> **WHAT TO DO**
Revise the items starting with the line that contains "Based on the image, dark" and going on through the line that contains "At what (x,y)", so that "couch" becomes "sofa". Leave everything else in those lines unchanged.
(MATERIALS PROVIDED)
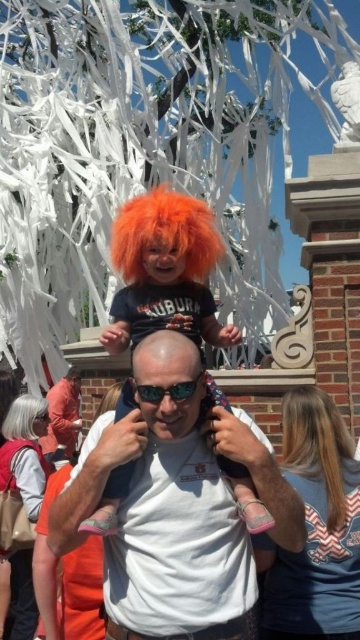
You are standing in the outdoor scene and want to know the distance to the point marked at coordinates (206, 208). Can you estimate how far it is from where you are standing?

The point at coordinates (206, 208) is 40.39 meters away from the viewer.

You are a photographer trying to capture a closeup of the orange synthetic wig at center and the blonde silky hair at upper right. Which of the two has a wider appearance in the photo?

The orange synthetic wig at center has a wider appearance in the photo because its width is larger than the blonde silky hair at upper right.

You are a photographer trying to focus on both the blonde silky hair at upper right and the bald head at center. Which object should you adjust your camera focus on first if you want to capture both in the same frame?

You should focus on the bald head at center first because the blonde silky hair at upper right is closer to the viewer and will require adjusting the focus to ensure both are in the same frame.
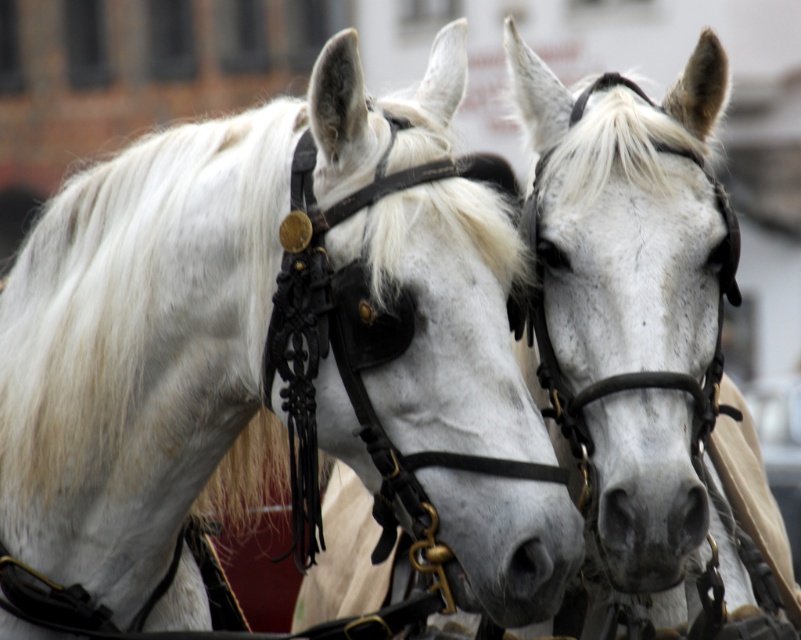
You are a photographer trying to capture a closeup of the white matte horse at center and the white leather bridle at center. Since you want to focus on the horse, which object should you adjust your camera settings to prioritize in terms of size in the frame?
(End MATERIALS PROVIDED)
(MATERIALS PROVIDED)
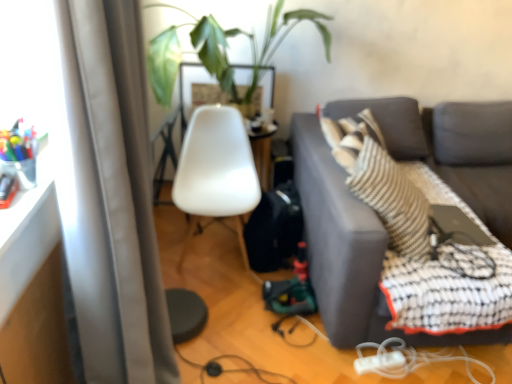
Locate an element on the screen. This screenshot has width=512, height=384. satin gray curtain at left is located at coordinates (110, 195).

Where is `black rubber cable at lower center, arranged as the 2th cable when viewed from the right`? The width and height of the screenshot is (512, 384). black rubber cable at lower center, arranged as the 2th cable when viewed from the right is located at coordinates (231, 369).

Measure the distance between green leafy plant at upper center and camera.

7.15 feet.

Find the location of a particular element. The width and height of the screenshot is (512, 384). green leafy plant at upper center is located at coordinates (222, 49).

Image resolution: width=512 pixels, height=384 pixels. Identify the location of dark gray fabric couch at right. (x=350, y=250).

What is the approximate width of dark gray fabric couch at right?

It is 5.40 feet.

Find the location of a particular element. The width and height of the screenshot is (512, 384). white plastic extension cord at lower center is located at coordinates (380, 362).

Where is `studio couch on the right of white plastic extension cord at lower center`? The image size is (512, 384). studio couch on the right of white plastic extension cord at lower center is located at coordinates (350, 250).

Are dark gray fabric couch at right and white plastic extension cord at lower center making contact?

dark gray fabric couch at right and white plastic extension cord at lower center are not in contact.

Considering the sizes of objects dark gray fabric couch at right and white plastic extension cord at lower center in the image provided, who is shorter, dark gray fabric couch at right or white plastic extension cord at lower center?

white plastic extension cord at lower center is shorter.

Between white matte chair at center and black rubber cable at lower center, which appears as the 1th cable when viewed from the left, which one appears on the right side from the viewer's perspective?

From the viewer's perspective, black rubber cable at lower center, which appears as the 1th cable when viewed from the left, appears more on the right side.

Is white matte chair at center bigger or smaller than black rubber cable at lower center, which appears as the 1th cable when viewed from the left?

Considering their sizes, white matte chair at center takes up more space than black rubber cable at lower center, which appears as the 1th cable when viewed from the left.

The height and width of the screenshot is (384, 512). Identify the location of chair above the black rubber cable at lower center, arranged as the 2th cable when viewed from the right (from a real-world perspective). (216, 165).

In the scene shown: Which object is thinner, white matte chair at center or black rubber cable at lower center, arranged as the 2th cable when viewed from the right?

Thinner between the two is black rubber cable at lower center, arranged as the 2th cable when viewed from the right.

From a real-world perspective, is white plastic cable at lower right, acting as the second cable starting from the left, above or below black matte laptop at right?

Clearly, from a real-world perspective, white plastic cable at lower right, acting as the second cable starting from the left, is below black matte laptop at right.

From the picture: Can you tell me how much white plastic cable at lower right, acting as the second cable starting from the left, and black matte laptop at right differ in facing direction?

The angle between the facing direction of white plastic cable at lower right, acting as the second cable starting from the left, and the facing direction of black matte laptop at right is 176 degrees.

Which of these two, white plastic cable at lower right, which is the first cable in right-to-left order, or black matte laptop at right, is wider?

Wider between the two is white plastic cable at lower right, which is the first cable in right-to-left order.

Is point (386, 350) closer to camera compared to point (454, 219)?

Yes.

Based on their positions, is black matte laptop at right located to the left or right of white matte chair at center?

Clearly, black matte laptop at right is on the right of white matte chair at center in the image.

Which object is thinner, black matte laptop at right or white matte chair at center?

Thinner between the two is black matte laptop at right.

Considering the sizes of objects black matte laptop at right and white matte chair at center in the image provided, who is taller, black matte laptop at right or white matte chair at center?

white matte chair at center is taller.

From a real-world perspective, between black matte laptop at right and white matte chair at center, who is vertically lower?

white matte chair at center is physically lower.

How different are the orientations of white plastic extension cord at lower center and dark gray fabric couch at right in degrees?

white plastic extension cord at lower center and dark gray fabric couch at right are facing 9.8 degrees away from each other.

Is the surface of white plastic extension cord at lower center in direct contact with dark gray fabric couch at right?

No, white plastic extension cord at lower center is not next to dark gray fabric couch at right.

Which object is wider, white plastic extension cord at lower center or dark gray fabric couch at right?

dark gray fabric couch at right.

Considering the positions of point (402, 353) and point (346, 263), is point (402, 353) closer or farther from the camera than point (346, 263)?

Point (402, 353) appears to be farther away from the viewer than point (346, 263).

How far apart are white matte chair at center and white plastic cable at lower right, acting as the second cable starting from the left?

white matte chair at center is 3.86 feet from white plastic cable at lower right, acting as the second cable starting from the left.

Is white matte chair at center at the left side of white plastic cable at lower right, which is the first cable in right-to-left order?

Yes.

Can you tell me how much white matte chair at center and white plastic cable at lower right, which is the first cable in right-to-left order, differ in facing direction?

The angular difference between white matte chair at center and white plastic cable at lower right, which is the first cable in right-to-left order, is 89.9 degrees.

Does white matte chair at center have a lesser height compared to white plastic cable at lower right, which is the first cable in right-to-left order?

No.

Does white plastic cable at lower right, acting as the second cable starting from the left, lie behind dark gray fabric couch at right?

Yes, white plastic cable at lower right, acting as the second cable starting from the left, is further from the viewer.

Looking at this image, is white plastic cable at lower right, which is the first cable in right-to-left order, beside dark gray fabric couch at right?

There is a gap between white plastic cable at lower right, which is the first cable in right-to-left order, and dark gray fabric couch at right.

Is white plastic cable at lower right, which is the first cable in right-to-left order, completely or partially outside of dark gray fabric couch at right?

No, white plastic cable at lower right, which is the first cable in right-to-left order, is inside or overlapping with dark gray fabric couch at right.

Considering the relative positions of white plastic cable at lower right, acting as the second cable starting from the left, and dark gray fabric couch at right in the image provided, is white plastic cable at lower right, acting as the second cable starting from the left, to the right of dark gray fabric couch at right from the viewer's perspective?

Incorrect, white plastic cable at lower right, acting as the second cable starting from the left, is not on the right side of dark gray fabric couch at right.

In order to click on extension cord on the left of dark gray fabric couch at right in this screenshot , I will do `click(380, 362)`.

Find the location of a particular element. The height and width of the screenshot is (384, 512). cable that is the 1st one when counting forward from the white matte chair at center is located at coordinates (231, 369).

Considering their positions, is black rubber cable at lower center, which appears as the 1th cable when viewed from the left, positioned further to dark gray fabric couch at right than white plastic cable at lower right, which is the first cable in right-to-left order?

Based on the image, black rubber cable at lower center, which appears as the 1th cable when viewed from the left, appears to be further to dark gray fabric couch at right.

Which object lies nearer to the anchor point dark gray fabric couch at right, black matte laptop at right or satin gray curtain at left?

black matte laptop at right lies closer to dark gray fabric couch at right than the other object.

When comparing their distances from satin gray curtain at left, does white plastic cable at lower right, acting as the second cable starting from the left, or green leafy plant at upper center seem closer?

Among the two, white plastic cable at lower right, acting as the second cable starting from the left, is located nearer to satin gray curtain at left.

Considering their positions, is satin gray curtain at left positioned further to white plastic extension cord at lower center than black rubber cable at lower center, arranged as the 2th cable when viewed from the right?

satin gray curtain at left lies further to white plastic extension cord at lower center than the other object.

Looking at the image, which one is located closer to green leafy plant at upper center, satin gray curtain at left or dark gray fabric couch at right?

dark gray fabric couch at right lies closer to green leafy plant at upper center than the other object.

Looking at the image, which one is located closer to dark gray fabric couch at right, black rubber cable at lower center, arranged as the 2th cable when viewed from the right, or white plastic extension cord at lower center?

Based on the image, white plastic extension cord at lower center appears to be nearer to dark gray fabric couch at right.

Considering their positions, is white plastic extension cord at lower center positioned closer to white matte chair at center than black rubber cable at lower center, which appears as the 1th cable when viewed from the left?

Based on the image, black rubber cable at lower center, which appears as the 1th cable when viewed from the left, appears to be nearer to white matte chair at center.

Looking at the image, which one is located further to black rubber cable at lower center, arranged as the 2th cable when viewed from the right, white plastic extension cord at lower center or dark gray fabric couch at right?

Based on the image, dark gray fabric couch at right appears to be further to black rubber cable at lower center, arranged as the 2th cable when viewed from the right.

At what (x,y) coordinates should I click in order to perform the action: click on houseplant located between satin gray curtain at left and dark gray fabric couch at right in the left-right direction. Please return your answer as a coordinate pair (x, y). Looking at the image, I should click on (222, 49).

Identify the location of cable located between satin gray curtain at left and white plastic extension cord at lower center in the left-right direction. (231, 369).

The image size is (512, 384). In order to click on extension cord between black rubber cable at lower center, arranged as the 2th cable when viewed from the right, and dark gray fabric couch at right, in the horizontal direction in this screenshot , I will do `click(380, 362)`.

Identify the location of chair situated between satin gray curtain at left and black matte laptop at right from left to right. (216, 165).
(End MATERIALS PROVIDED)
(MATERIALS PROVIDED)
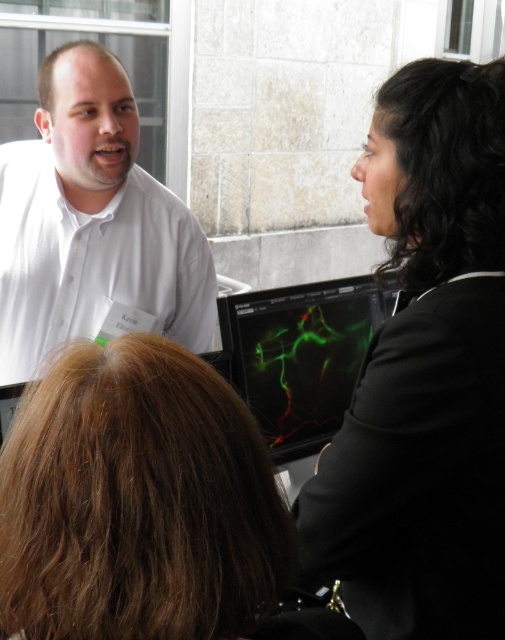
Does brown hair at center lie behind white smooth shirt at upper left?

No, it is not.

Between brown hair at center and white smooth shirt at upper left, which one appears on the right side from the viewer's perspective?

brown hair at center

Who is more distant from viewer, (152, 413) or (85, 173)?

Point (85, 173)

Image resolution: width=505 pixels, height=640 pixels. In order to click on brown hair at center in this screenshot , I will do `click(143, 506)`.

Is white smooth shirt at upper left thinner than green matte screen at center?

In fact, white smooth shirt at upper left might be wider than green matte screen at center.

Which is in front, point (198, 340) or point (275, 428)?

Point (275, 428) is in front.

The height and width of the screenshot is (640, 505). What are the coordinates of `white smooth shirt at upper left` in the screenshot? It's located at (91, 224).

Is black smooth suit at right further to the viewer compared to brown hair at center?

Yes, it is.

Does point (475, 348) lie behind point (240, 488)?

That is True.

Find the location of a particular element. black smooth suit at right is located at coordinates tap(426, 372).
(End MATERIALS PROVIDED)
> **RESULT FOR THIS EXERCISE**
Based on the image, dark gray fabric sofa at right appears to be further to black rubber cable at lower center, arranged as the 2th cable when viewed from the right.

At what (x,y) coordinates should I click in order to perform the action: click on houseplant located between satin gray curtain at left and dark gray fabric sofa at right in the left-right direction. Please return your answer as a coordinate pair (x, y). Looking at the image, I should click on (222, 49).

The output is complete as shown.